[Problem details] Leave out the images; return the rest of the data exactly.

[Supplied records]
++++

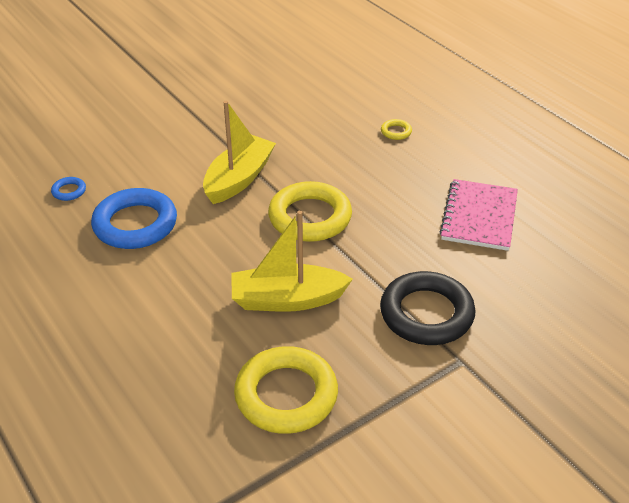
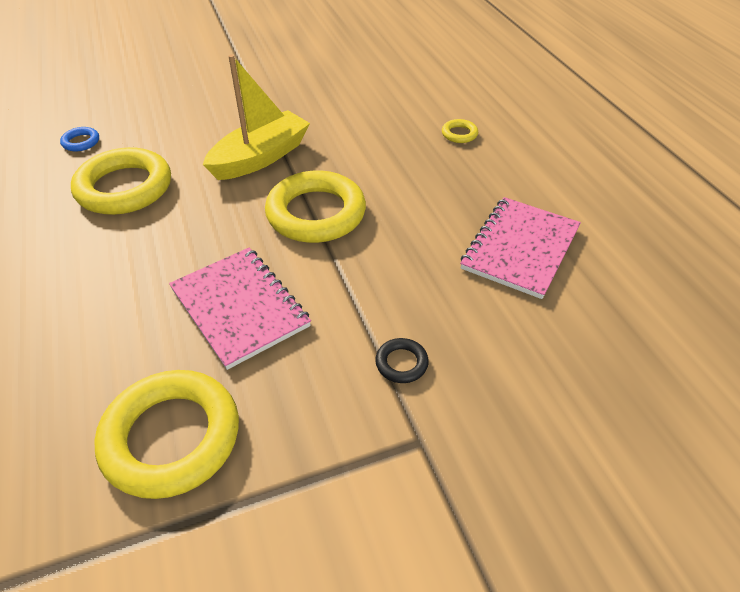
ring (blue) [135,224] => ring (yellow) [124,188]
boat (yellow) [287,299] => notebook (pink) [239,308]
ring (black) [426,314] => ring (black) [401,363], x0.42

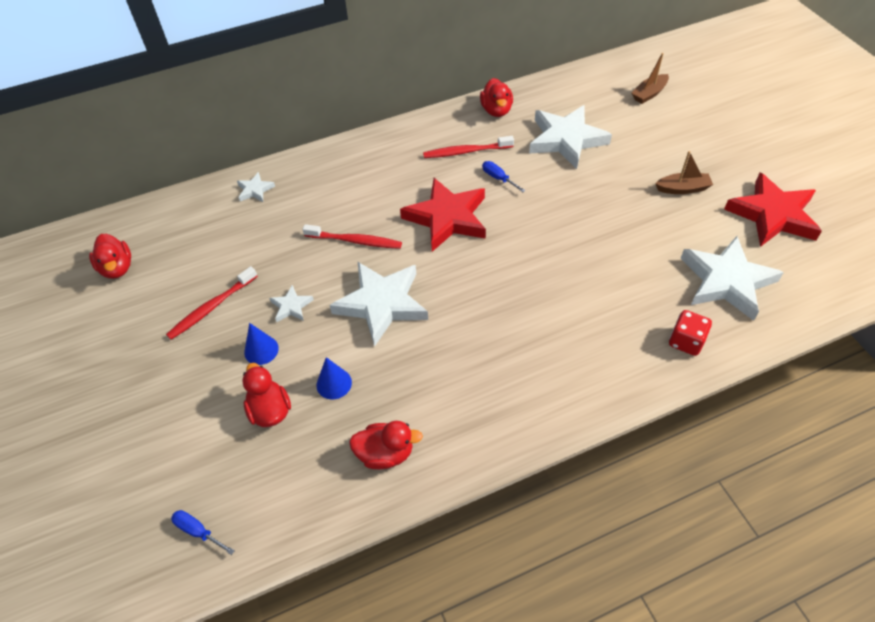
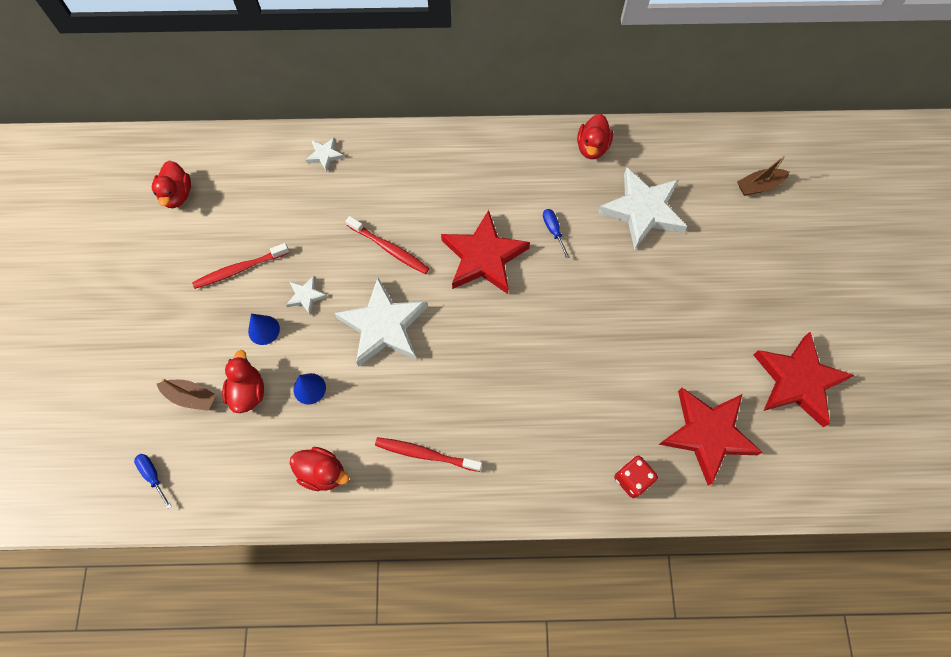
boat (brown) [682,189] => boat (brown) [191,397], move
toothbrush (red) [466,151] => toothbrush (red) [426,454], move
star (white) [726,281] => star (red) [707,434]

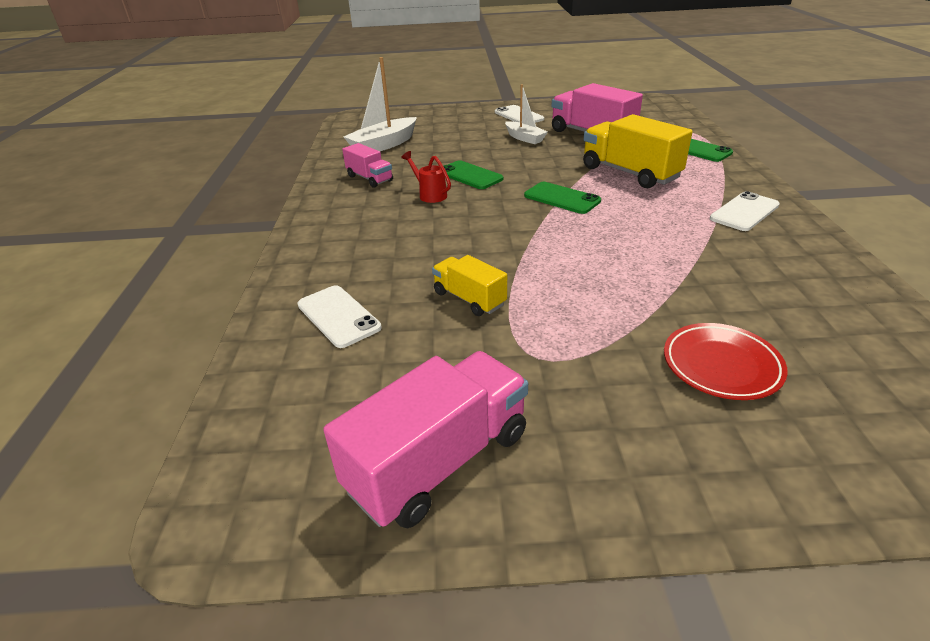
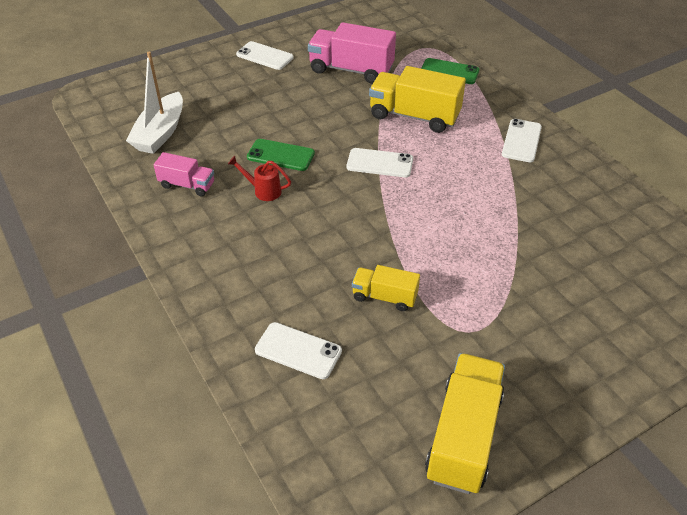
phone (green) [562,198] => phone (white) [379,163]
truck (pink) [439,461] => truck (yellow) [463,436]
boat (white) [524,138] => nothing
plate (red) [721,365] => nothing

++++

[Response]
ring (blue) [135,224] => ring (yellow) [124,188]
boat (yellow) [287,299] => notebook (pink) [239,308]
ring (black) [426,314] => ring (black) [401,363], x0.42

boat (brown) [682,189] => boat (brown) [191,397], move
toothbrush (red) [466,151] => toothbrush (red) [426,454], move
star (white) [726,281] => star (red) [707,434]

phone (green) [562,198] => phone (white) [379,163]
truck (pink) [439,461] => truck (yellow) [463,436]
boat (white) [524,138] => nothing
plate (red) [721,365] => nothing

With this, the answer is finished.